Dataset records
▬▬▬▬▬▬▬▬▬▬
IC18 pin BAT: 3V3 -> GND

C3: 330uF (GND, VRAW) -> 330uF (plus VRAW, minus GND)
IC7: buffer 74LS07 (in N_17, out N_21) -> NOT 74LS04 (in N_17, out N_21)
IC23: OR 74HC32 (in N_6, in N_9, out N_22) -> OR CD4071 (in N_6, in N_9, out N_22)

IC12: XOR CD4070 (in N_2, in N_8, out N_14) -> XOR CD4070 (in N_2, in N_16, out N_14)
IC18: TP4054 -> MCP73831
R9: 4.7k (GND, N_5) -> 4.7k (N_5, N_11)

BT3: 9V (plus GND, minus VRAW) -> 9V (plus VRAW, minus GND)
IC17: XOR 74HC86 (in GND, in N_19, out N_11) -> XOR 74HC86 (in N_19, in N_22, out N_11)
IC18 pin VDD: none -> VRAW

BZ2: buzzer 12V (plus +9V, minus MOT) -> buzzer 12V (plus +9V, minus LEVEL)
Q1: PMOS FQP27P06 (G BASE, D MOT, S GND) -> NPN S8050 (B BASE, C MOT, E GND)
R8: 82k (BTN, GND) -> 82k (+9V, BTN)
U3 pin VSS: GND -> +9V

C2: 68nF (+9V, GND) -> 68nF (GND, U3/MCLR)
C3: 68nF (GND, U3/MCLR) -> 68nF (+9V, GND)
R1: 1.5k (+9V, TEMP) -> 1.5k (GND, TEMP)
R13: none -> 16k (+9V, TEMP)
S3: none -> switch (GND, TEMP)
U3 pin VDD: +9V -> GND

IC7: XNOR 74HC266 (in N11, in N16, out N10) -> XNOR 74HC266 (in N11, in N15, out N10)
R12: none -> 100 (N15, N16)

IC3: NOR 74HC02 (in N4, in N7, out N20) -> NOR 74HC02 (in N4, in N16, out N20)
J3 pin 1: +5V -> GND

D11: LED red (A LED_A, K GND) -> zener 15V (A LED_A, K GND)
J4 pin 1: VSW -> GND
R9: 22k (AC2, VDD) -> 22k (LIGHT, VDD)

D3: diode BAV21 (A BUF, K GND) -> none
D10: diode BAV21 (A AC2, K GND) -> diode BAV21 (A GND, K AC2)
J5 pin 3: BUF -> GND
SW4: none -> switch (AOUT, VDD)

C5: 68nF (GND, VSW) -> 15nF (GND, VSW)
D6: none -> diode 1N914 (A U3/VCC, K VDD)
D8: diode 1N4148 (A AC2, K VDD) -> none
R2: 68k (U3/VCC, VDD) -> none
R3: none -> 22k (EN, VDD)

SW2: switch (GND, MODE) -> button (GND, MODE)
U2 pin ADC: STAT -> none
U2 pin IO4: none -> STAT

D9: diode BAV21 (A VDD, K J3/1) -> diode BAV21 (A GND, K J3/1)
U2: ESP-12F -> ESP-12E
▬▬▬▬▬▬▬▬▬▬
▶ _Exercise directions_:
Review the preceding data and report every line that includes the string "VRAW".

▶ _Problem solution_:
C3: 330uF (GND, VRAW) -> 330uF (plus VRAW, minus GND)
BT3: 9V (plus GND, minus VRAW) -> 9V (plus VRAW, minus GND)
IC18 pin VDD: none -> VRAW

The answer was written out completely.